WHAT YOU NEED TO DO:
Copy nothing from the entries below except the lines from the one containing "D1: diode 1N4001" through the one containing "U3 pin OUT: DIS -> TICK2", and copy those exactly.

EXTRACTED INFORMATION:

--- --- ---

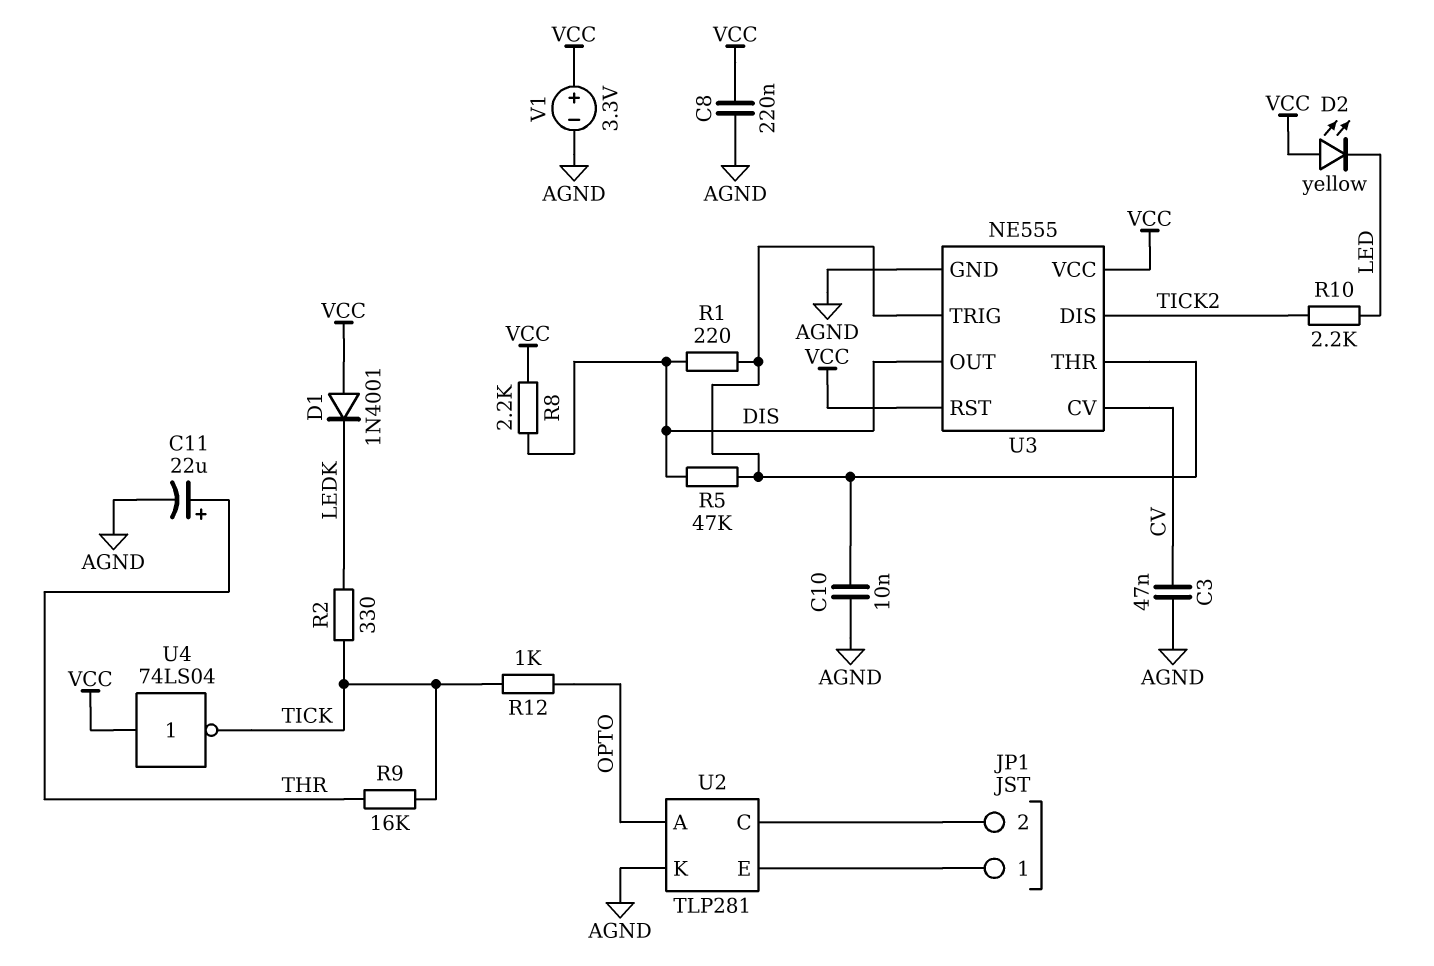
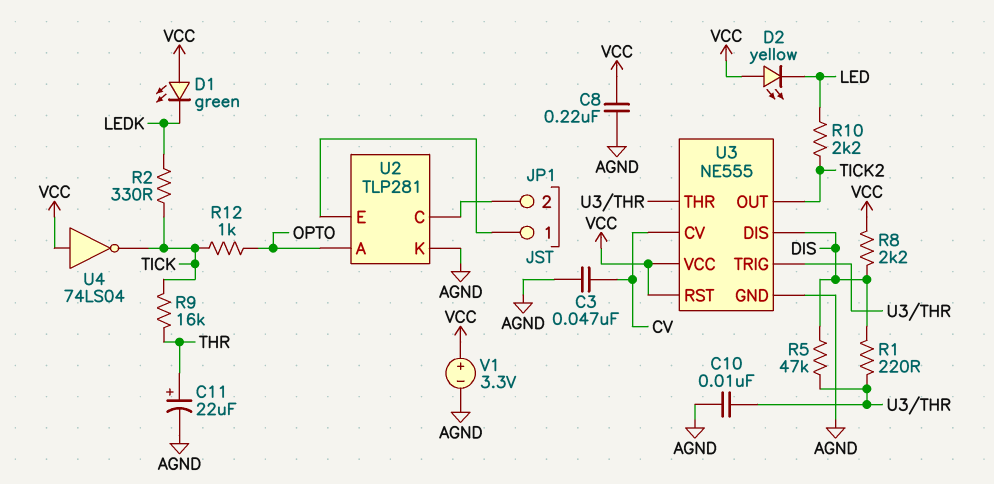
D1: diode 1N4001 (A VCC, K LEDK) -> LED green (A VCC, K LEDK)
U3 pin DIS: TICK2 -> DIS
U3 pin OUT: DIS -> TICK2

--- --- ---

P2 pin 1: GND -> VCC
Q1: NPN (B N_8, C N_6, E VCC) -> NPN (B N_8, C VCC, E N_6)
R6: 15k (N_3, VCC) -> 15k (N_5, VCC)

--- --- ---

RESULT FOR THIS EXERCISE:
D1: diode 1N4001 (A VCC, K LEDK) -> LED green (A VCC, K LEDK)
U3 pin DIS: TICK2 -> DIS
U3 pin OUT: DIS -> TICK2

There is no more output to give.